Information provided START

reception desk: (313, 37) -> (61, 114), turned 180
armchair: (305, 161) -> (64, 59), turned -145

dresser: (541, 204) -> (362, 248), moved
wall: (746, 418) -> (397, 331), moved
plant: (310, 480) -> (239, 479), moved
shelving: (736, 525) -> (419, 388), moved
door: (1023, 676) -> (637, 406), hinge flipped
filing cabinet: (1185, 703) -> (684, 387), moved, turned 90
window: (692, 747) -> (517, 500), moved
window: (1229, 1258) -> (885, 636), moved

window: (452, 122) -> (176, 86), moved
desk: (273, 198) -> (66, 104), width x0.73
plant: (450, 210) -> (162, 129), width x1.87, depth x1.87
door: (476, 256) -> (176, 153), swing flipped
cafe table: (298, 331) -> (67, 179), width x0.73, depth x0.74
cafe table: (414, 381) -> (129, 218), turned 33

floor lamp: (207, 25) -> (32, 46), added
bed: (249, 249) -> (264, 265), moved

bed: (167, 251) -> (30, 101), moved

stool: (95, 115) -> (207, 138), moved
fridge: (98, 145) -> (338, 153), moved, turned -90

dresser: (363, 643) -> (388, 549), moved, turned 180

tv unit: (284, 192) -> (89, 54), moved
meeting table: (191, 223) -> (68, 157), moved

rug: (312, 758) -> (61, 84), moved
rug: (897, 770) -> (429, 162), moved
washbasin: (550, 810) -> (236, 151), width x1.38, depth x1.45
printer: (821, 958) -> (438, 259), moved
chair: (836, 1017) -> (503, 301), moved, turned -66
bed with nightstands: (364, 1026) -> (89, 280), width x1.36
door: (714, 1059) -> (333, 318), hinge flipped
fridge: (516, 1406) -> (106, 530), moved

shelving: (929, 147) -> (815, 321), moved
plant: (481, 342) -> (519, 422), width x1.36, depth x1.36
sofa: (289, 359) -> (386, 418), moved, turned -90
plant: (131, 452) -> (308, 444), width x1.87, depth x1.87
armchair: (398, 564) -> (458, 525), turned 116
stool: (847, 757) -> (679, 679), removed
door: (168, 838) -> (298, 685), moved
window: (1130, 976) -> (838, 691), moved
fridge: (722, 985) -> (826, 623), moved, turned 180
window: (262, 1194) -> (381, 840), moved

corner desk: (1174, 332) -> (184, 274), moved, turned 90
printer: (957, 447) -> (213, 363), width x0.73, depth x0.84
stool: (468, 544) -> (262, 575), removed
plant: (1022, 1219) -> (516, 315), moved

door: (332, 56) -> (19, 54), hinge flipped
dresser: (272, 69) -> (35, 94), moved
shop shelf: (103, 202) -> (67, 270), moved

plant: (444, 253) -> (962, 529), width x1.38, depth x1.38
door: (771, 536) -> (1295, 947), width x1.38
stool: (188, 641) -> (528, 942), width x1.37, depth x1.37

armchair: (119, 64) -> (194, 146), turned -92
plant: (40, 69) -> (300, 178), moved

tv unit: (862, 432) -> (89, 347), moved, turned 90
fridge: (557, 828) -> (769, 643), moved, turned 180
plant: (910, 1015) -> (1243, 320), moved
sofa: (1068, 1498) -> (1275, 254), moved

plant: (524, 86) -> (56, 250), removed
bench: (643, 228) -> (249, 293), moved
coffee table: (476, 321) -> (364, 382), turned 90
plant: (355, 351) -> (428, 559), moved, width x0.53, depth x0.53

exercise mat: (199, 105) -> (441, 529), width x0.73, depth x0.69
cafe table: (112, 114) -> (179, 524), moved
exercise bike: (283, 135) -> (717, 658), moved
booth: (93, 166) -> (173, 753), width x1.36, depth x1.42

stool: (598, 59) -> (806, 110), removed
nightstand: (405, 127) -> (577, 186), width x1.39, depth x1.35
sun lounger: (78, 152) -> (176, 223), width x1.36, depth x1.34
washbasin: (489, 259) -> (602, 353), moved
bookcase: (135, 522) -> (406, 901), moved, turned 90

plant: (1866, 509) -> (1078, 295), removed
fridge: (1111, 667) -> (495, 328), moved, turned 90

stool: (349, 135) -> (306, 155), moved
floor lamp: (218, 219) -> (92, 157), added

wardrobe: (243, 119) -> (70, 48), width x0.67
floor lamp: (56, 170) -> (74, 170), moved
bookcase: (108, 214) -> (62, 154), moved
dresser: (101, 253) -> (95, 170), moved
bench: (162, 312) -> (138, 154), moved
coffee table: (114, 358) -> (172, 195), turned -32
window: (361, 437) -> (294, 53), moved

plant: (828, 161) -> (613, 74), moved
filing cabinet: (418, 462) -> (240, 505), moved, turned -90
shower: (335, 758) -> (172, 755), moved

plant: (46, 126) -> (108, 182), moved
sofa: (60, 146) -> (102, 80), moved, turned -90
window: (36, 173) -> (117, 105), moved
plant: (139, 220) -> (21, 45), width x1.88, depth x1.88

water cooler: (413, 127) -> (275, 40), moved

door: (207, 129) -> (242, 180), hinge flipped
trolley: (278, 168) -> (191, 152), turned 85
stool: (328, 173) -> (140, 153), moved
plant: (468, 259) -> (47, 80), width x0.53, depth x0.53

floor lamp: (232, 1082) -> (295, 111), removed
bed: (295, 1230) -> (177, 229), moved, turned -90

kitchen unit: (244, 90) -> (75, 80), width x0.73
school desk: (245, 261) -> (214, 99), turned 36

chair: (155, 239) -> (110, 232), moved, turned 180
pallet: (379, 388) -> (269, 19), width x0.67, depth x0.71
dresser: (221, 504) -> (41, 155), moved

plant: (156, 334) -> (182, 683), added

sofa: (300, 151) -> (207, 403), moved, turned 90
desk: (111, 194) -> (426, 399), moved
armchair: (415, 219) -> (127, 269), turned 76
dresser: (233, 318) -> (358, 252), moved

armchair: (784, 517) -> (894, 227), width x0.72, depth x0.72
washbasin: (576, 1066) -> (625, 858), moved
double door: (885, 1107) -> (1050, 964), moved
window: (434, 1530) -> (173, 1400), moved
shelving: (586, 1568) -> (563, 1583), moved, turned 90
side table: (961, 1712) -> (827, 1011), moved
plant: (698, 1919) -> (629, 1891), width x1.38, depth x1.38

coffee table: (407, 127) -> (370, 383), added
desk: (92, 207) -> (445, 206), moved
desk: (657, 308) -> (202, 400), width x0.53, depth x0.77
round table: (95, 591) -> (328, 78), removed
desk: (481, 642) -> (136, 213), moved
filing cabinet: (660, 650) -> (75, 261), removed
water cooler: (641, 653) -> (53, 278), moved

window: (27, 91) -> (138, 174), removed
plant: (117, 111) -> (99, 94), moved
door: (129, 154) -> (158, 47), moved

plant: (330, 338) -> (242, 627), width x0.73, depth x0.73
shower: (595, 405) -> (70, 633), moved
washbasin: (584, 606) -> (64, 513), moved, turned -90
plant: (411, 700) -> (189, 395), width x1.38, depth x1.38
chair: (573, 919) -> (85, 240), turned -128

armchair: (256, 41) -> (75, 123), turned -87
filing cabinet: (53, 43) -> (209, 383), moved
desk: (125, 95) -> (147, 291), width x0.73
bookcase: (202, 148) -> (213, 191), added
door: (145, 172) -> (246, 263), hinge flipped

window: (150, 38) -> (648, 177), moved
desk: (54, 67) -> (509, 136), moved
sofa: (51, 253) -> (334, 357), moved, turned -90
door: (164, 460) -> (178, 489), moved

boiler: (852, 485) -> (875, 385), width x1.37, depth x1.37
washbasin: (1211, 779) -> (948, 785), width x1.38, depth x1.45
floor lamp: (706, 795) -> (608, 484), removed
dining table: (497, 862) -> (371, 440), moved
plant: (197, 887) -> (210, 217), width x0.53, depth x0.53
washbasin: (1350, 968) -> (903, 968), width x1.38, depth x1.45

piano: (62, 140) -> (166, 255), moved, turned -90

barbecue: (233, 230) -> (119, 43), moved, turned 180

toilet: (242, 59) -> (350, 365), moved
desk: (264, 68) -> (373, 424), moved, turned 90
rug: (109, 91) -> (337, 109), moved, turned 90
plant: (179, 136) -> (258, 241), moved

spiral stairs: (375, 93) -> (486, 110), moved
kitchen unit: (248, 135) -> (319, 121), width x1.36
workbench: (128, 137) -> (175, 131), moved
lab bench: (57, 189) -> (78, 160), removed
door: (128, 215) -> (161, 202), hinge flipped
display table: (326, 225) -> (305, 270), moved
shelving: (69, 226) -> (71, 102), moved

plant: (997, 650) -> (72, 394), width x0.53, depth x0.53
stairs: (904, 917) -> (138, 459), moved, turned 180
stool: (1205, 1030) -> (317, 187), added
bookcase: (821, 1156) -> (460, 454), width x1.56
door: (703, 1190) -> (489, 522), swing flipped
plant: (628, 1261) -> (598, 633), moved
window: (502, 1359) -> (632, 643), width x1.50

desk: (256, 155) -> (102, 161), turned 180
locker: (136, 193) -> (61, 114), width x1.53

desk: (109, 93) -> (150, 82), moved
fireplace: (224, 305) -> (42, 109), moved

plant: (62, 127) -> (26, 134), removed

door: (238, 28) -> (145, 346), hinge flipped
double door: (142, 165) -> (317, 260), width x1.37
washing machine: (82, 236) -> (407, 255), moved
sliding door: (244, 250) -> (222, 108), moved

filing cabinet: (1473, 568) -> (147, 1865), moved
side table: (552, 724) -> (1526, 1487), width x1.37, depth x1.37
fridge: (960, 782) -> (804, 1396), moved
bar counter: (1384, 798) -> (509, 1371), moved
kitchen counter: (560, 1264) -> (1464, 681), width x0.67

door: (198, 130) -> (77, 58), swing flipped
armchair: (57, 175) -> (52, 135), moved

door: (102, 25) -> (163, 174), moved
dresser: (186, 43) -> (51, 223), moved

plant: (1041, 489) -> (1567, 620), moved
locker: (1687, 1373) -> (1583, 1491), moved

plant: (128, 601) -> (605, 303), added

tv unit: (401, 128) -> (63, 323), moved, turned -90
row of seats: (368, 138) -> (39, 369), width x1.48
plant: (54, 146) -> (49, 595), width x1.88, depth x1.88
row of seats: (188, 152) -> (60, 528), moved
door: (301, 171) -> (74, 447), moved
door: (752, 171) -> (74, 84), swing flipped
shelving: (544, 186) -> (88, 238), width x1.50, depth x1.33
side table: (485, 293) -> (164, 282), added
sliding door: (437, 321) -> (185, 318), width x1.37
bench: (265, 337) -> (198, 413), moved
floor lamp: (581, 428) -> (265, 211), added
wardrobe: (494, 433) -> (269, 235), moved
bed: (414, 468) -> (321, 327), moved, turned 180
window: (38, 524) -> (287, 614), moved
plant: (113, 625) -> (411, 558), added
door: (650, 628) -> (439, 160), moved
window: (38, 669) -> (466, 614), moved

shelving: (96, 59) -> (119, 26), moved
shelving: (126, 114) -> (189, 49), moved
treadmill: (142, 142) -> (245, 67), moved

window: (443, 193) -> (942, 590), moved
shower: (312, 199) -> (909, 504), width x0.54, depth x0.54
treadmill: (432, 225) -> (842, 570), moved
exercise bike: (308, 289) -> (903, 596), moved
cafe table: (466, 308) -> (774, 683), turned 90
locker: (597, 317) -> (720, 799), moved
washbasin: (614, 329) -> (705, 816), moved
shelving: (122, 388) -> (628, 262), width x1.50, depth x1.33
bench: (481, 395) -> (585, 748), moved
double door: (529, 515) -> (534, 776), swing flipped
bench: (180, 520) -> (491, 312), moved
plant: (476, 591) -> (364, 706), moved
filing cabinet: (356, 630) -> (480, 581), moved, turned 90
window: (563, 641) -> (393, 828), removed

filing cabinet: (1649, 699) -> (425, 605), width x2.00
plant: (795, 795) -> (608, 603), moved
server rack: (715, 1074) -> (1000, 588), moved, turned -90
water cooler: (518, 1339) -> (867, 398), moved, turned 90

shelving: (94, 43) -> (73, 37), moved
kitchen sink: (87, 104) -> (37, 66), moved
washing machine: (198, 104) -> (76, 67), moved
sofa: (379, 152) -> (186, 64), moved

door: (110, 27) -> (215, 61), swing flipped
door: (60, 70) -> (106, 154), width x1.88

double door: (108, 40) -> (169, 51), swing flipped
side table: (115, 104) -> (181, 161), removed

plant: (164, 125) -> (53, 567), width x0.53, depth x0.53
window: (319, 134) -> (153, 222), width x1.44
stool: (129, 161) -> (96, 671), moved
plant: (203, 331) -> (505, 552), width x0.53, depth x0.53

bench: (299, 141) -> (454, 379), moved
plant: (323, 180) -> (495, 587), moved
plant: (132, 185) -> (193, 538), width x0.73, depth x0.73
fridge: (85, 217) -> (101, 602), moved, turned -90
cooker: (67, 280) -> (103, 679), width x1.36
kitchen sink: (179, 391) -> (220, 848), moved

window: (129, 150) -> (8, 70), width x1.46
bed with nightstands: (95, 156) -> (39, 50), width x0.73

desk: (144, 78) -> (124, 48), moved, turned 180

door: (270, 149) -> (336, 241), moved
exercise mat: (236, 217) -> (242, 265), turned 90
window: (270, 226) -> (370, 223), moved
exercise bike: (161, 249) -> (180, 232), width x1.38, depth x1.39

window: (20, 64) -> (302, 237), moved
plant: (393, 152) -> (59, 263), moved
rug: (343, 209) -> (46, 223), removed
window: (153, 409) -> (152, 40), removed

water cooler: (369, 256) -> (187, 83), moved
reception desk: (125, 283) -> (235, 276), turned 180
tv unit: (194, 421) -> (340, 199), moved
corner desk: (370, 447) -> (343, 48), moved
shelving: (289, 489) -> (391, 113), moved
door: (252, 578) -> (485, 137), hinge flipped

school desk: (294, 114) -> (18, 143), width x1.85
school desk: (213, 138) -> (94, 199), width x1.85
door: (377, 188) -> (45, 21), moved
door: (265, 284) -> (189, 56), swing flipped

Information provided END

- Exercise description: Search each line of the entries for the string "floor", then say how many lines have it. Reply with the number only.

- Response to the task: 6